-- DATASET EXTRACT follows --
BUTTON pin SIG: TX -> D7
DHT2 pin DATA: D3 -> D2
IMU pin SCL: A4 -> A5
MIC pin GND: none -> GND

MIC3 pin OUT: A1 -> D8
-- DATASET EXTRACT concluded --
-- DATASET EXTRACT follows --
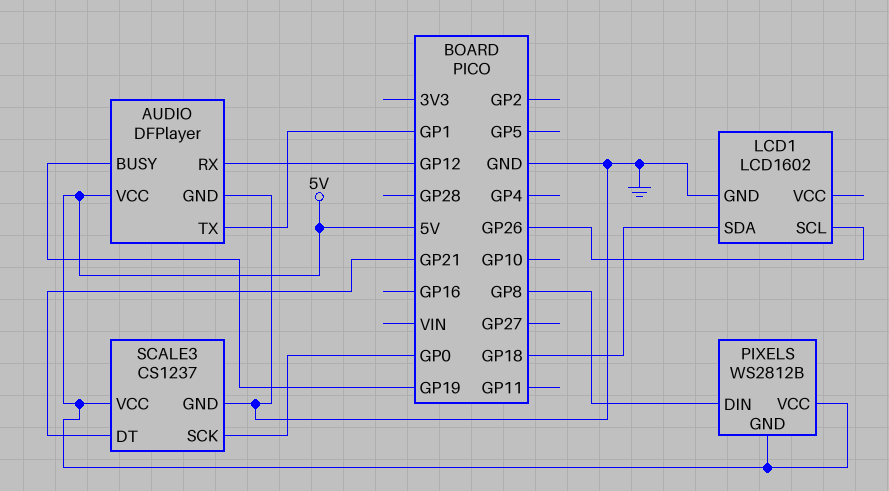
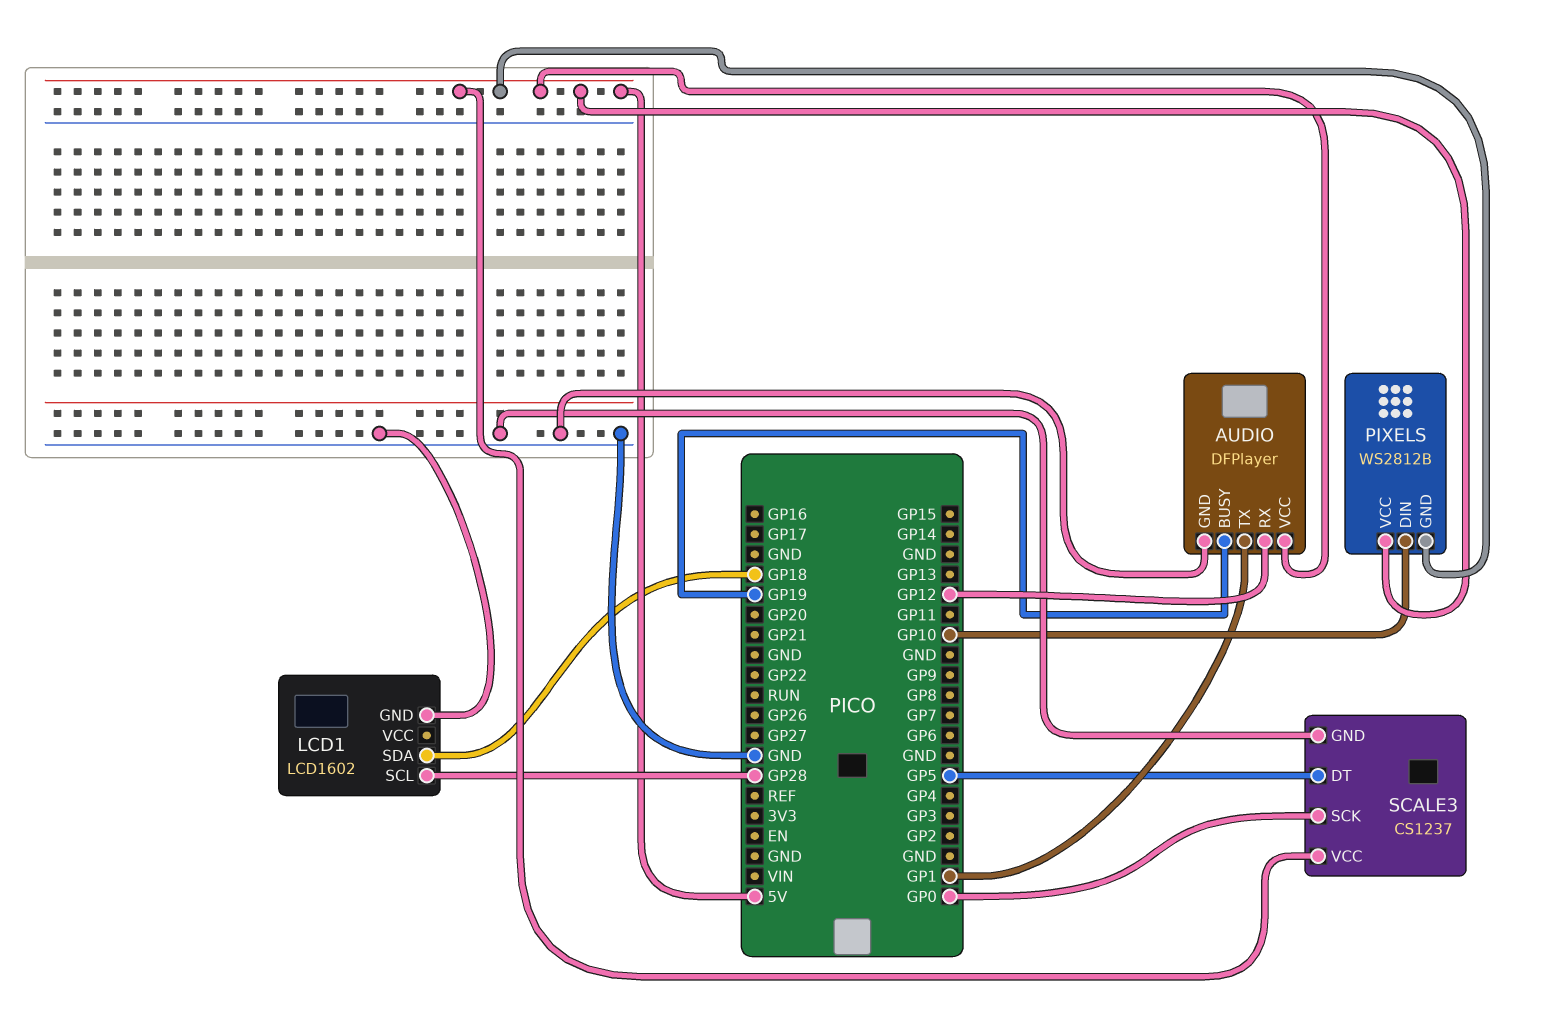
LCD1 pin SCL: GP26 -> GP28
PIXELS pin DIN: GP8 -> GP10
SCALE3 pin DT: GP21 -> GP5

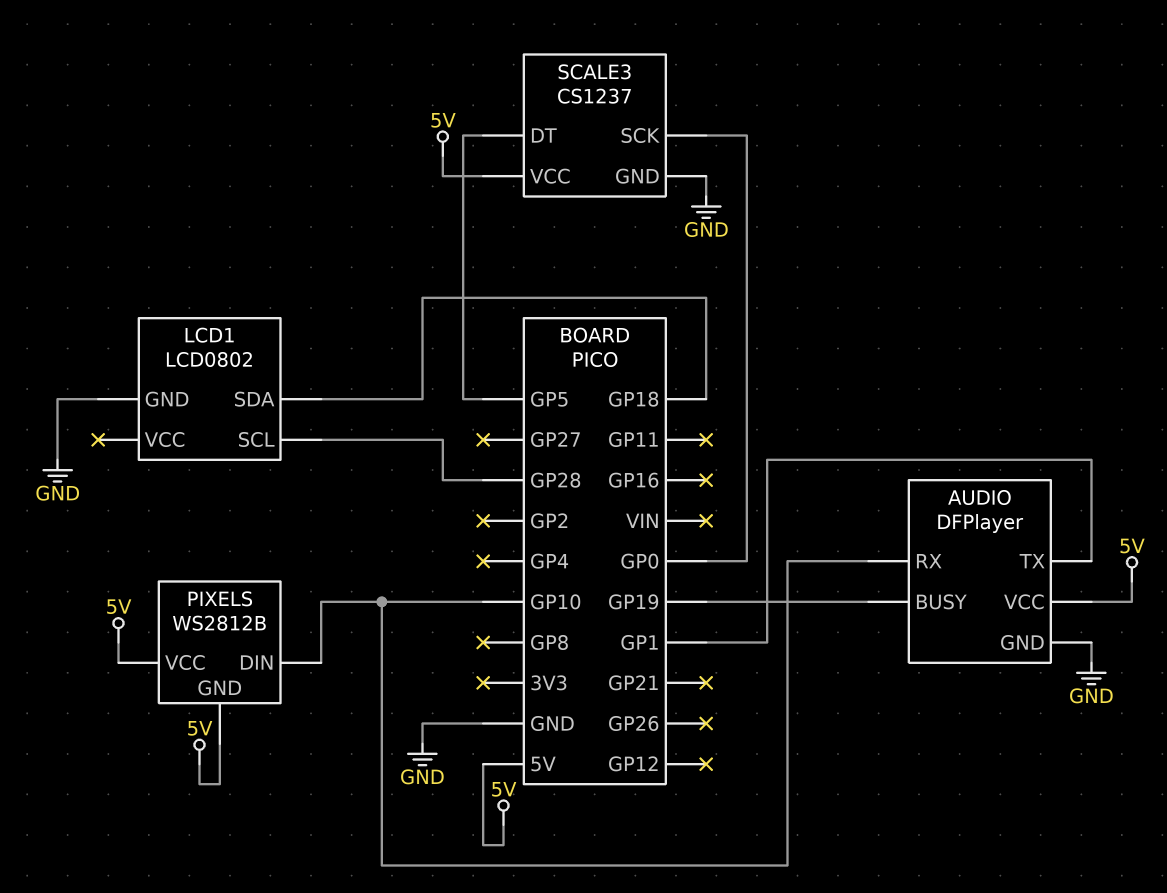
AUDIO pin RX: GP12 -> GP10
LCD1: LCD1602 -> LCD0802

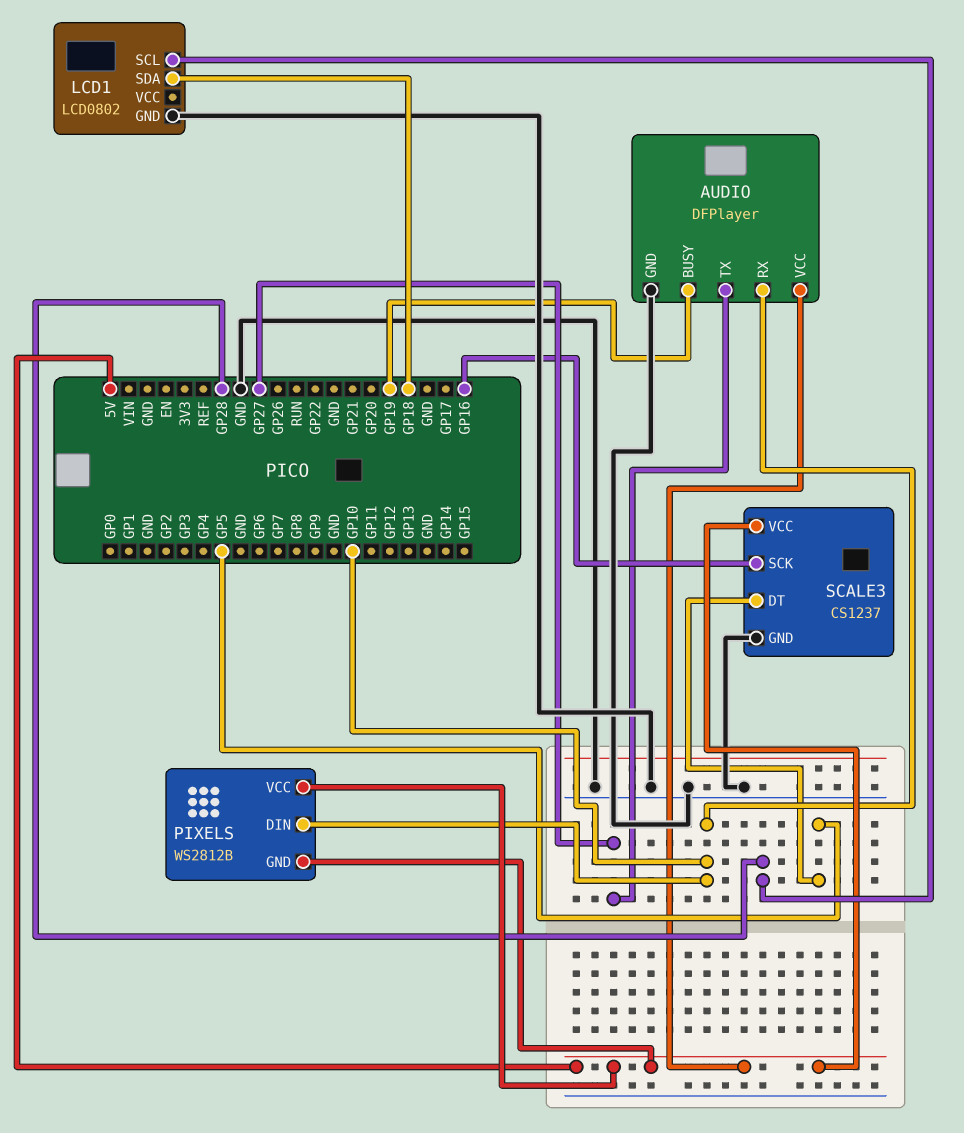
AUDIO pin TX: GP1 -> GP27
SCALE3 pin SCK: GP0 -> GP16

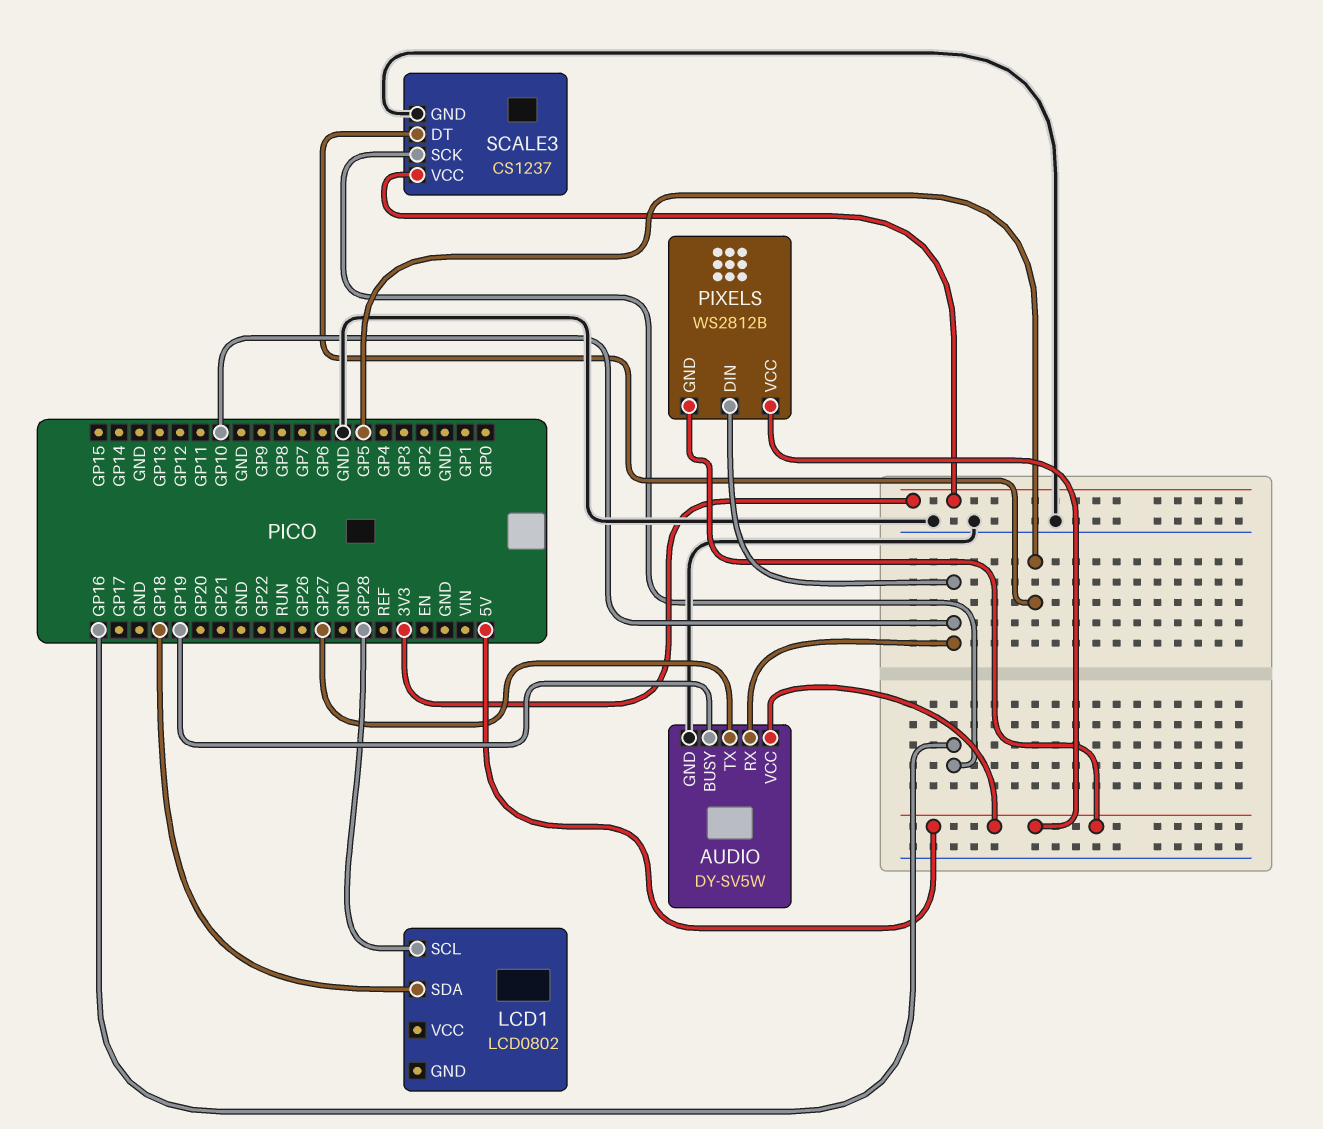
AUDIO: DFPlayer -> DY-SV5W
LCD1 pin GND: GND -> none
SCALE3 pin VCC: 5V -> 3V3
-- DATASET EXTRACT concluded --
**EXERCISE INSTRUCTIONS**
If a line in the listing contains the string "none", copy it.

**RESULT**
MIC pin GND: none -> GND
LCD1 pin GND: GND -> none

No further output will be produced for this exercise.